» **Work task**
Which of the lines in the records below hold the string "none"? Copy every one of them.

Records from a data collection
+ + + + + + +

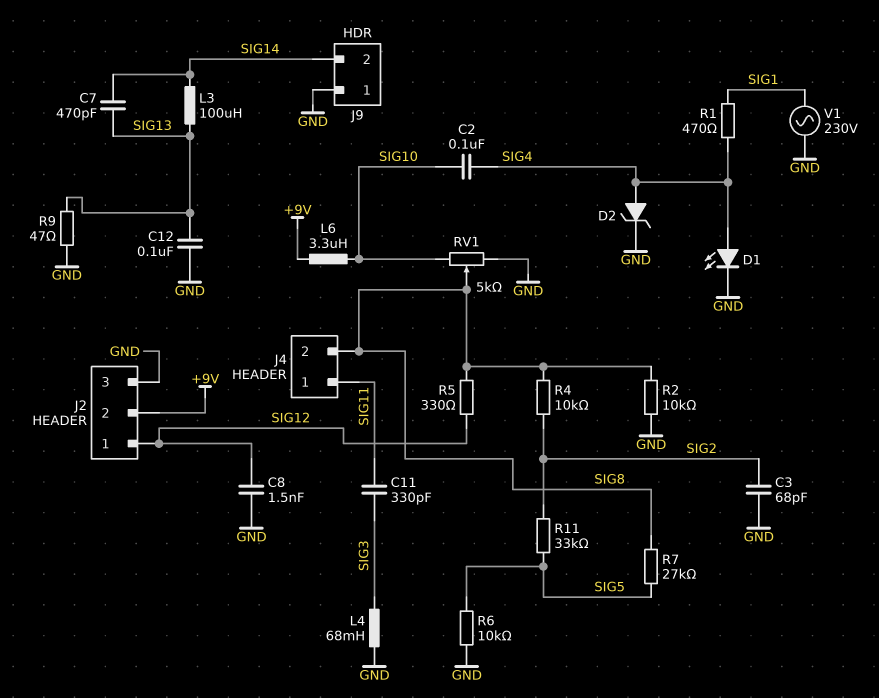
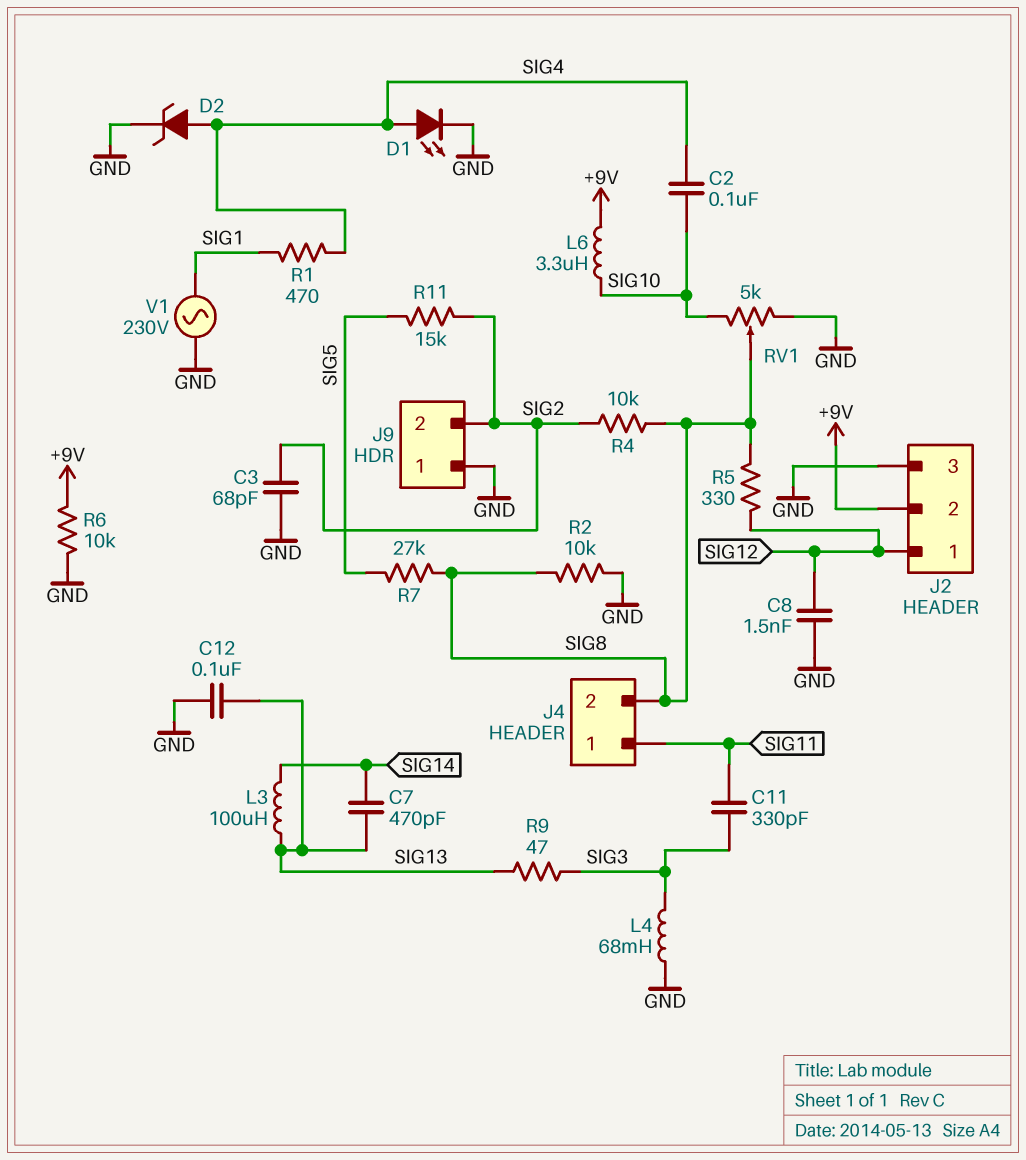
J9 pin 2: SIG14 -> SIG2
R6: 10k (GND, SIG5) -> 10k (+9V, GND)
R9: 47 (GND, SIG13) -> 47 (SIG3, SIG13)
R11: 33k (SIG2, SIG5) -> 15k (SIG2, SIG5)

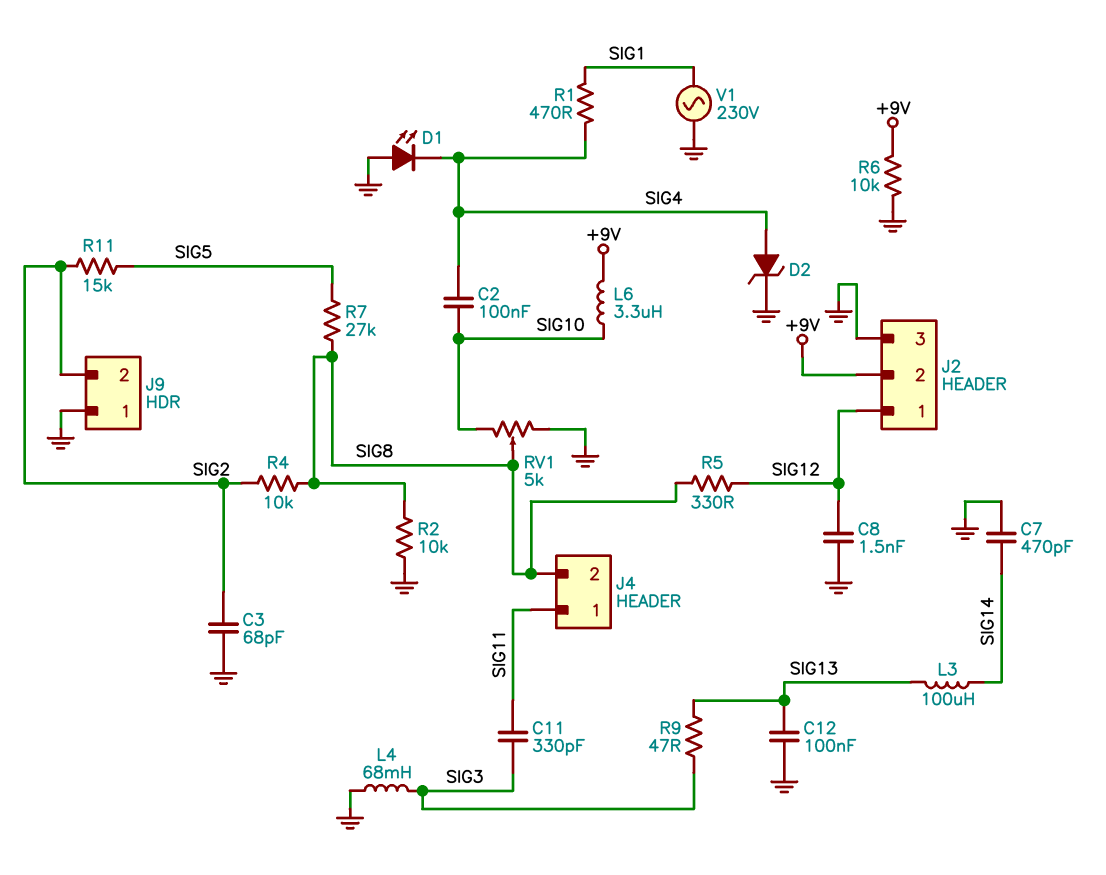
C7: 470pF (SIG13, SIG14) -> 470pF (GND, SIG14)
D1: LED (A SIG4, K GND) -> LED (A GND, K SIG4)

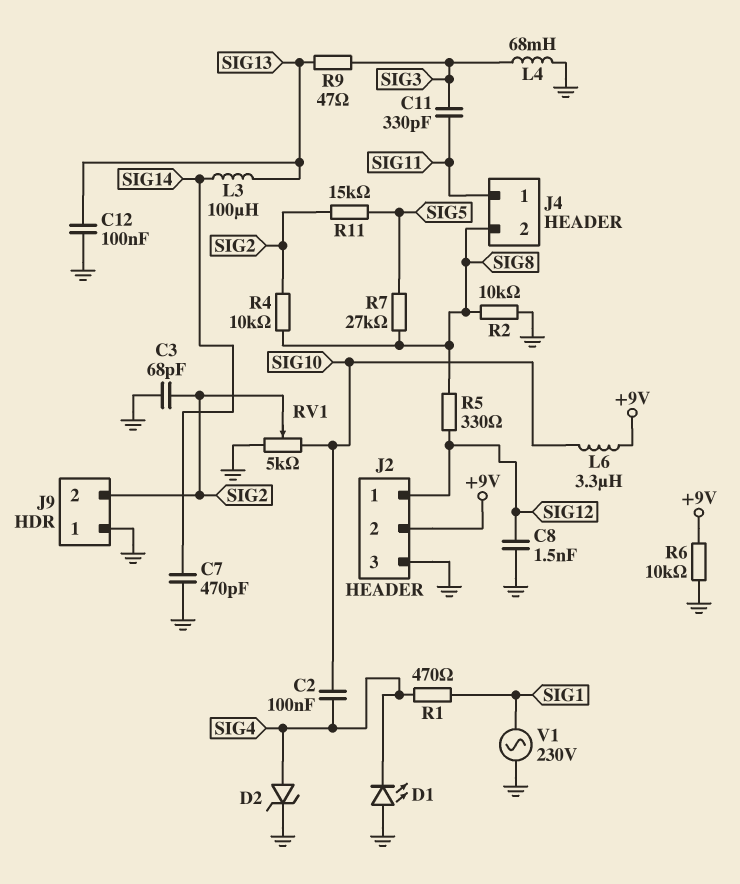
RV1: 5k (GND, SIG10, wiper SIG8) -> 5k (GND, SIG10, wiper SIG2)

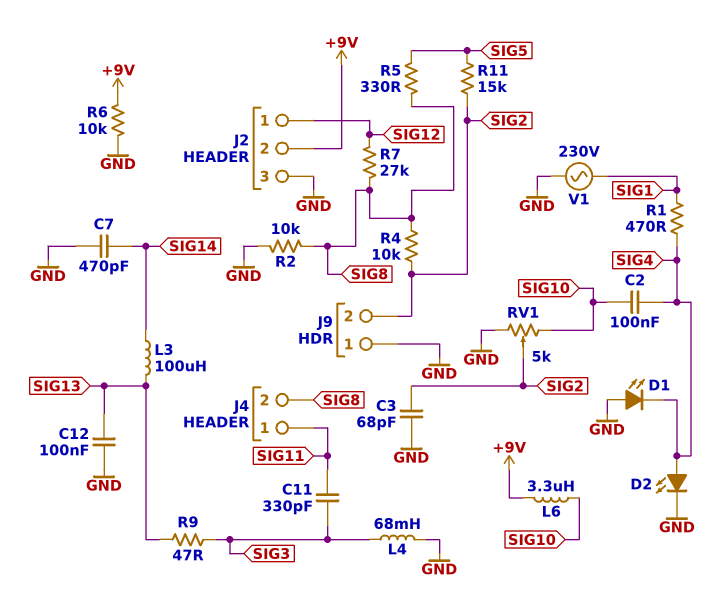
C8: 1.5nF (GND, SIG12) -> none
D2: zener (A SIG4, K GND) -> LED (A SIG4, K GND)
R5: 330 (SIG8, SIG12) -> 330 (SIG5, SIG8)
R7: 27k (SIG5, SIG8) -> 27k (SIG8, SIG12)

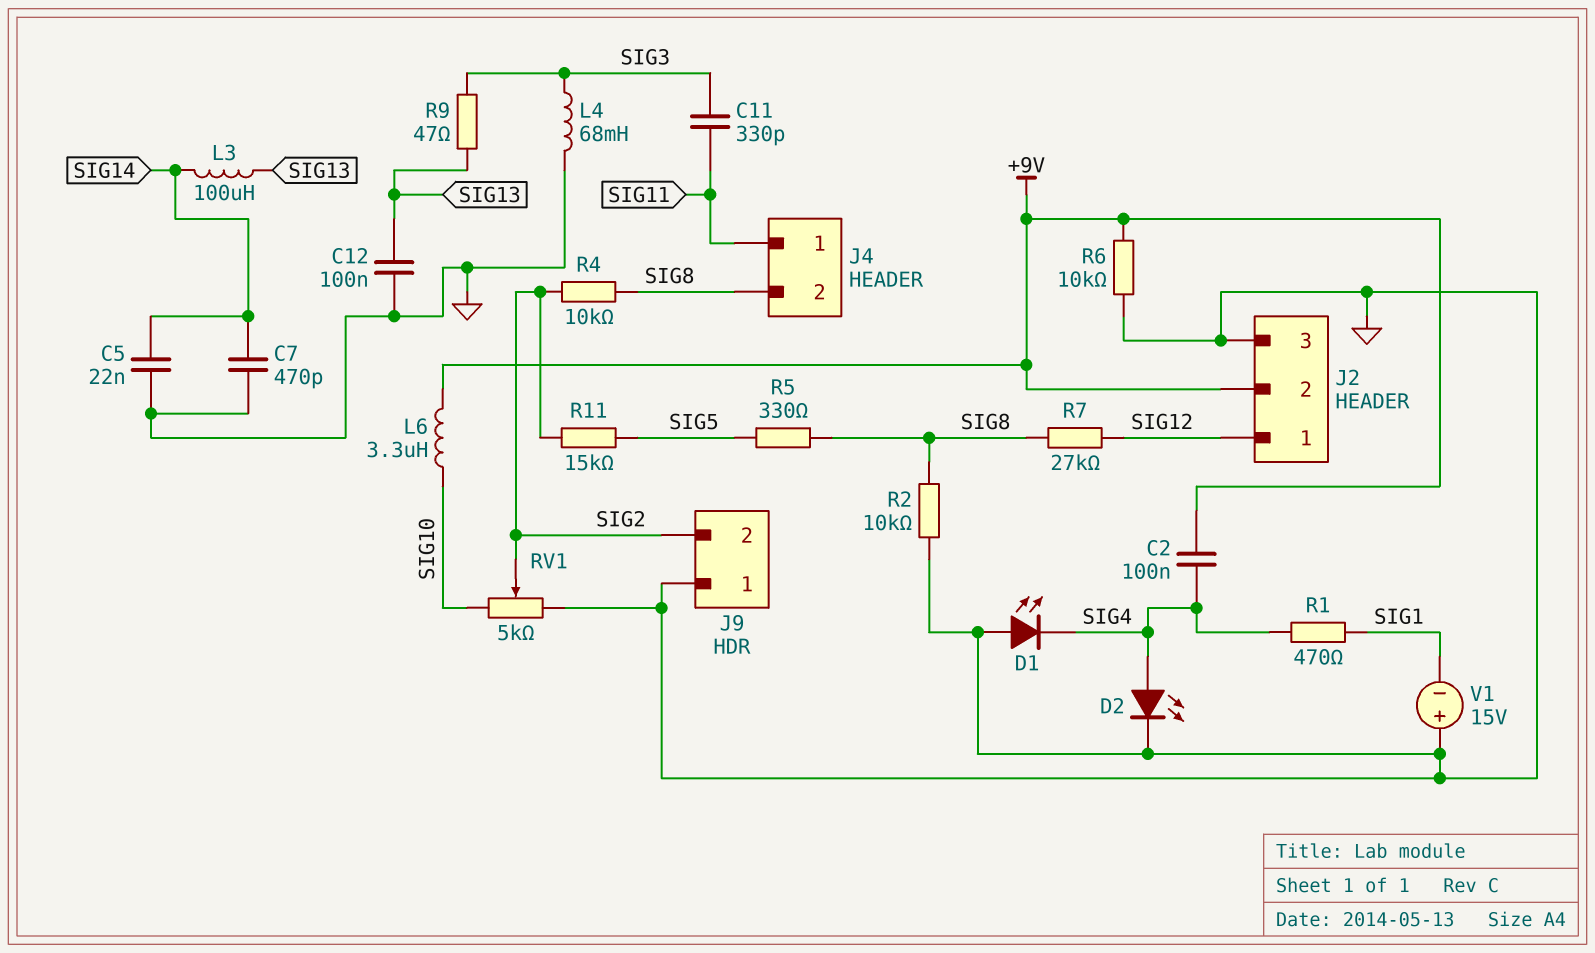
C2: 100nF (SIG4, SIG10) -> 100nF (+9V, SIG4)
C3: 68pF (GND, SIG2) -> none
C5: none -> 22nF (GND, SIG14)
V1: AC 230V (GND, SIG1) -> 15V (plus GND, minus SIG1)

+ + + + + + +

» **Result for this exercise**
C8: 1.5nF (GND, SIG12) -> none
C3: 68pF (GND, SIG2) -> none
C5: none -> 22nF (GND, SIG14)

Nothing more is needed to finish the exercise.